TRY IT
All that should come back is the lines of the data below from the one containing "camera: 10 degrees left, 5 degrees up" to the one containing "(597, 435) = (568, 432): green", inclusive, exactly as they stand.

PROVIDED RECORDS
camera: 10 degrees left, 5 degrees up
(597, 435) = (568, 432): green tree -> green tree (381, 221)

==

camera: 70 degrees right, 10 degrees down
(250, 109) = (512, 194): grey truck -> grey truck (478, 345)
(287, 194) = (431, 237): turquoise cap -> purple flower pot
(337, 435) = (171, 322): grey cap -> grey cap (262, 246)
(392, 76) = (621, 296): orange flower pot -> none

SOLUTION FOR THIS PROBLEM
camera: 10 degrees left, 5 degrees up
(597, 435) = (568, 432): green tree -> green tree (381, 221)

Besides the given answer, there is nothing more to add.